Stored dataset items
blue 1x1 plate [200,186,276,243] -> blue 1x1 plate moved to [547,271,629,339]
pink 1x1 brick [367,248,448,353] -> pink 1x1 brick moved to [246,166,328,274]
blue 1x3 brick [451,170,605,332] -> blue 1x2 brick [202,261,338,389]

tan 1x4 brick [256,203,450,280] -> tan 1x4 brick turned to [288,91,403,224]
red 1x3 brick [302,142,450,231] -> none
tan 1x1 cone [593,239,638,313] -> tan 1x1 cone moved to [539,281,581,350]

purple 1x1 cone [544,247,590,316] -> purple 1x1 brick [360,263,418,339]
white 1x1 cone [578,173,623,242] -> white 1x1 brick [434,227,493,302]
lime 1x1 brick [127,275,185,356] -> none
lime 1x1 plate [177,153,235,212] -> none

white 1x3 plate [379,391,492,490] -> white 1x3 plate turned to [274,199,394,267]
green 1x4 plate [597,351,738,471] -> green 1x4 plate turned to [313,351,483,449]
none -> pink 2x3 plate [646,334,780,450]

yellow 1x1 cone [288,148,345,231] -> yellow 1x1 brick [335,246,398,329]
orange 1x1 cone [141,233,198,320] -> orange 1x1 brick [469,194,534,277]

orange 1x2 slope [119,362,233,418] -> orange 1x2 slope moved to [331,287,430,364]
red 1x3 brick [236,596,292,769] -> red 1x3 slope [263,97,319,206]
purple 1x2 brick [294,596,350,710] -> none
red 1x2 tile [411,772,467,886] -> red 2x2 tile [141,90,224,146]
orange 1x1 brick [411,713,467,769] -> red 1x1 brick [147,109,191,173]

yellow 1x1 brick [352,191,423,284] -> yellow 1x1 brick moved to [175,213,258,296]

● **Work order**: Nothing in the data above should change. Please copy it all.

● **Problem solution**:
blue 1x1 plate [200,186,276,243] -> blue 1x1 plate moved to [547,271,629,339]
pink 1x1 brick [367,248,448,353] -> pink 1x1 brick moved to [246,166,328,274]
blue 1x3 brick [451,170,605,332] -> blue 1x2 brick [202,261,338,389]

tan 1x4 brick [256,203,450,280] -> tan 1x4 brick turned to [288,91,403,224]
red 1x3 brick [302,142,450,231] -> none
tan 1x1 cone [593,239,638,313] -> tan 1x1 cone moved to [539,281,581,350]

purple 1x1 cone [544,247,590,316] -> purple 1x1 brick [360,263,418,339]
white 1x1 cone [578,173,623,242] -> white 1x1 brick [434,227,493,302]
lime 1x1 brick [127,275,185,356] -> none
lime 1x1 plate [177,153,235,212] -> none

white 1x3 plate [379,391,492,490] -> white 1x3 plate turned to [274,199,394,267]
green 1x4 plate [597,351,738,471] -> green 1x4 plate turned to [313,351,483,449]
none -> pink 2x3 plate [646,334,780,450]

yellow 1x1 cone [288,148,345,231] -> yellow 1x1 brick [335,246,398,329]
orange 1x1 cone [141,233,198,320] -> orange 1x1 brick [469,194,534,277]

orange 1x2 slope [119,362,233,418] -> orange 1x2 slope moved to [331,287,430,364]
red 1x3 brick [236,596,292,769] -> red 1x3 slope [263,97,319,206]
purple 1x2 brick [294,596,350,710] -> none
red 1x2 tile [411,772,467,886] -> red 2x2 tile [141,90,224,146]
orange 1x1 brick [411,713,467,769] -> red 1x1 brick [147,109,191,173]

yellow 1x1 brick [352,191,423,284] -> yellow 1x1 brick moved to [175,213,258,296]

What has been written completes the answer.